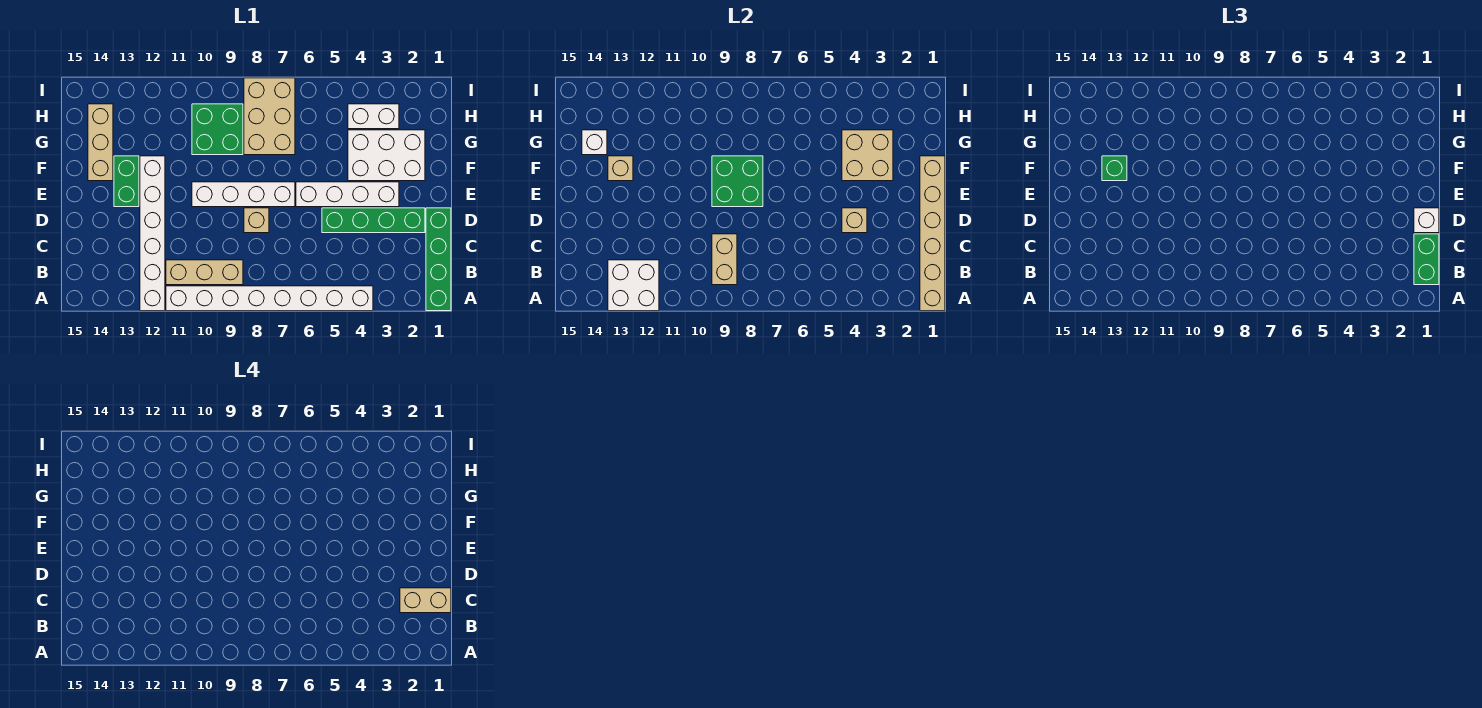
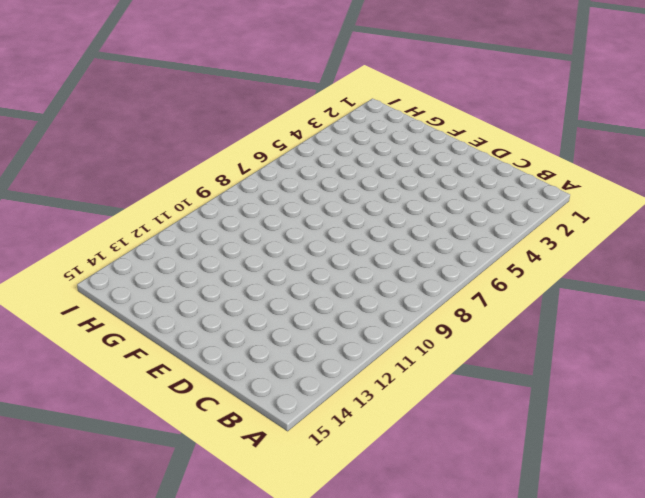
none -> green brick A1:D1 level 1
none -> white brick A4:A11 level 1
none -> white brick A12:F12 level 1

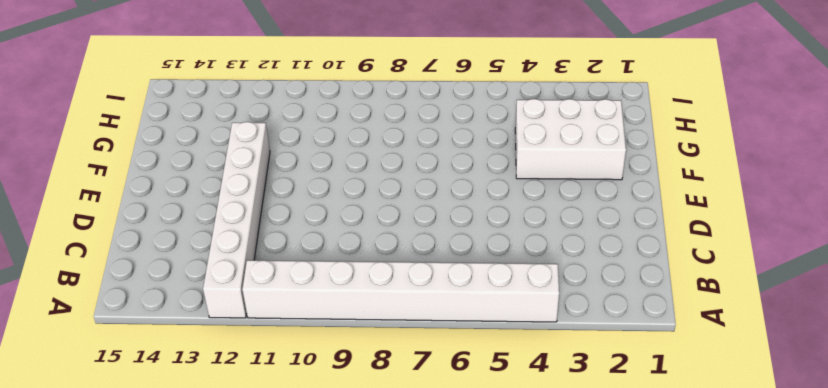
none -> green brick A1:D1 level 1
none -> tan brick B9:B11 level 1
none -> green brick D2:D5 level 1

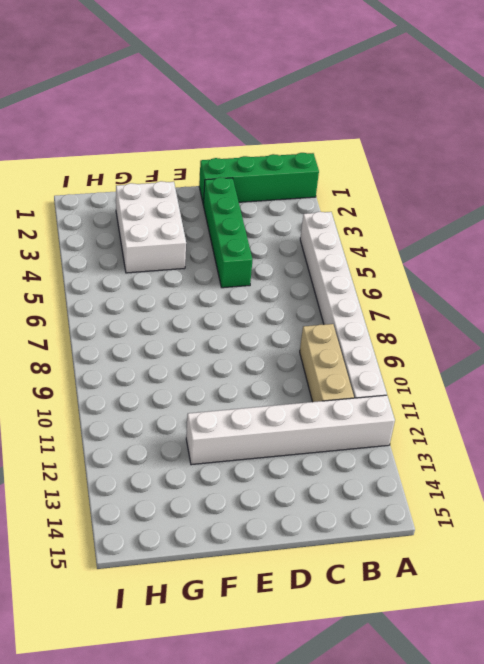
none -> tan brick D8 level 1
none -> white brick E3:E6 level 1
none -> white brick E7:E10 level 1

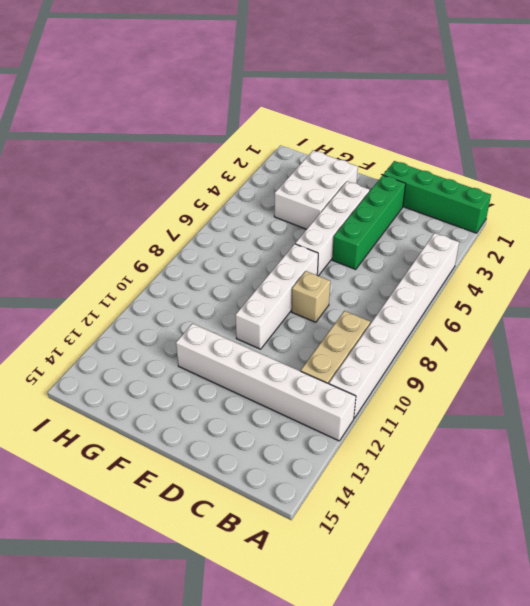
none -> green brick E13:F13 level 1
none -> tan brick F14:H14 level 1
none -> tan brick G7:I8 level 1

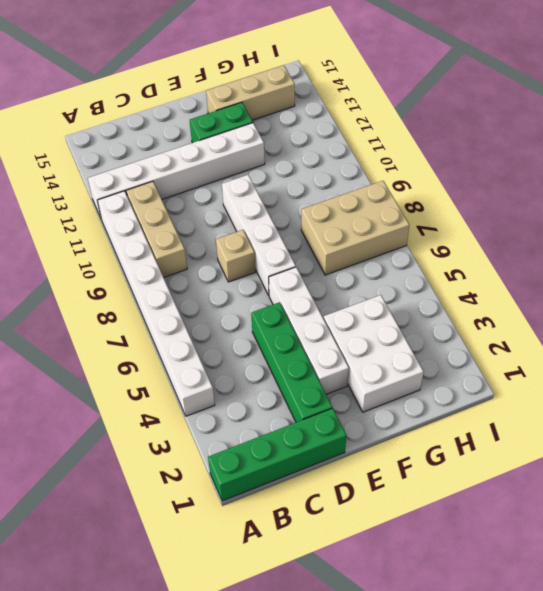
none -> green brick G9:H10 level 1
none -> white brick H3:H4 level 1
none -> tan brick A1:F1 level 2

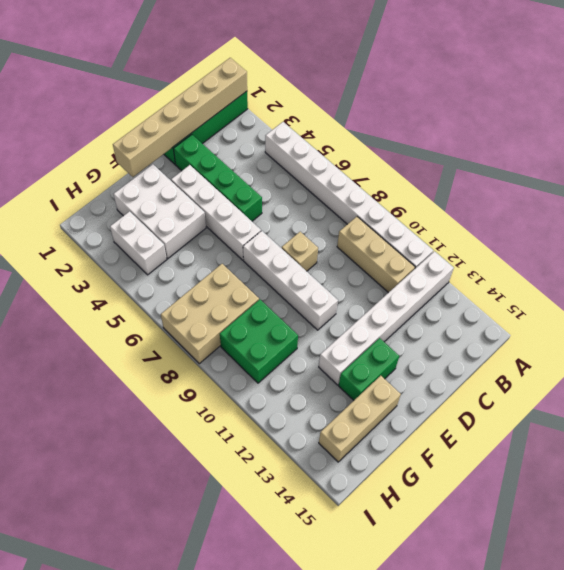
none -> white brick A12:B13 level 2
none -> tan brick B9:C9 level 2
none -> tan brick D4 level 2

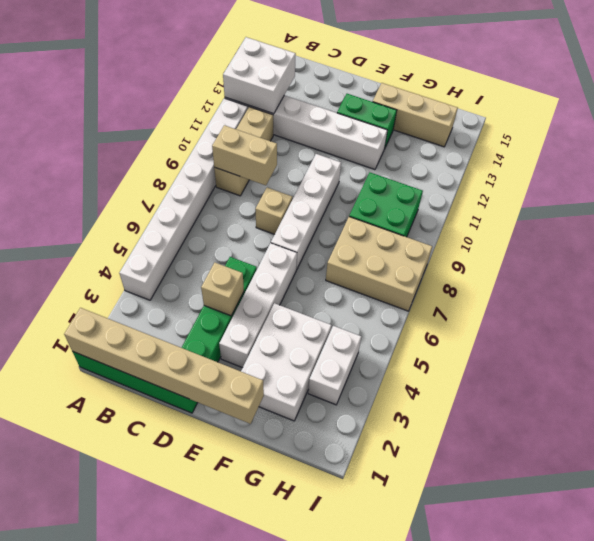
none -> green brick E8:F9 level 2
none -> tan brick F3:G4 level 2
none -> tan brick F13 level 2

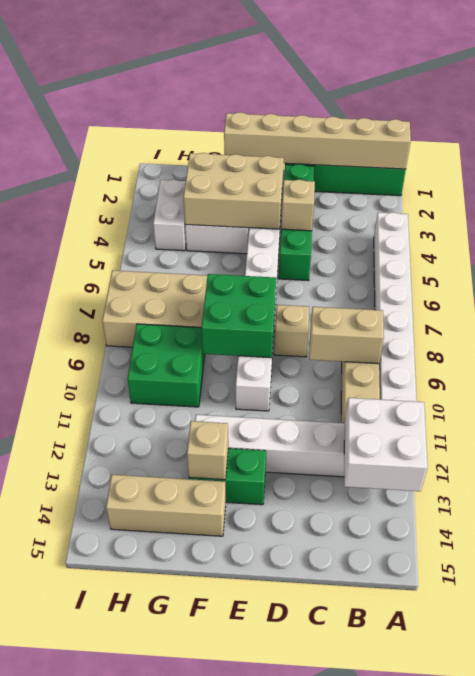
tan brick E3:G4 level 2 -> tan brick F3:G4 level 2
none -> white brick G14 level 2
none -> green brick B1:C1 level 3
none -> white brick D1 level 3

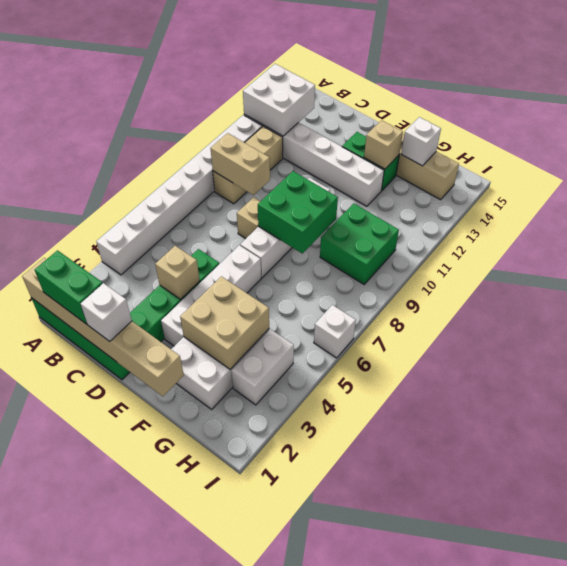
white brick I6 level 1 -> none
none -> tan brick G7:I8 level 1
none -> green brick F13 level 3
none -> tan brick C1:C2 level 4

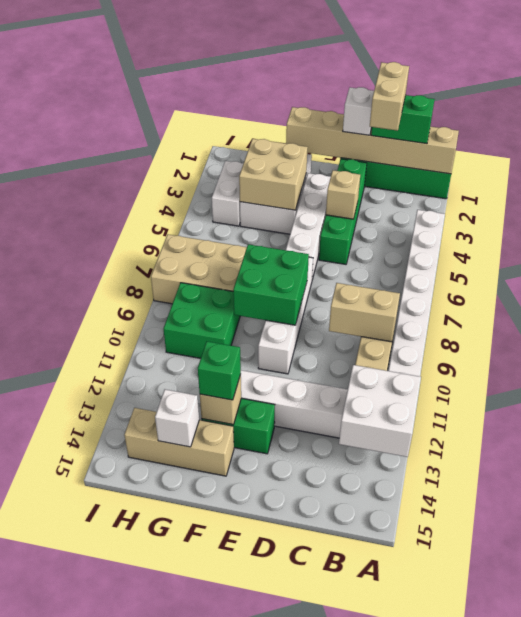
none -> tan brick D8 level 1

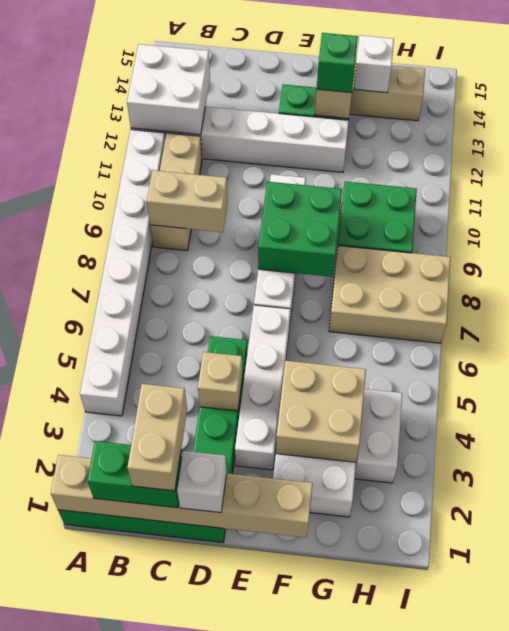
none -> tan brick D8 level 1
_ _ _ _ _ _ _
**Work order:**
Before duplicating, set the pictures aside; then output exactly the lines from the one with "none -> tan brick A1:F1 level 2" through the end of the records, and only those.

**Solution to this task:**
none -> tan brick A1:F1 level 2

none -> white brick A12:B13 level 2
none -> tan brick B9:C9 level 2
none -> tan brick D4 level 2

none -> green brick E8:F9 level 2
none -> tan brick F3:G4 level 2
none -> tan brick F13 level 2

tan brick E3:G4 level 2 -> tan brick F3:G4 level 2
none -> white brick G14 level 2
none -> green brick B1:C1 level 3
none -> white brick D1 level 3

white brick I6 level 1 -> none
none -> tan brick G7:I8 level 1
none -> green brick F13 level 3
none -> tan brick C1:C2 level 4

none -> tan brick D8 level 1

none -> tan brick D8 level 1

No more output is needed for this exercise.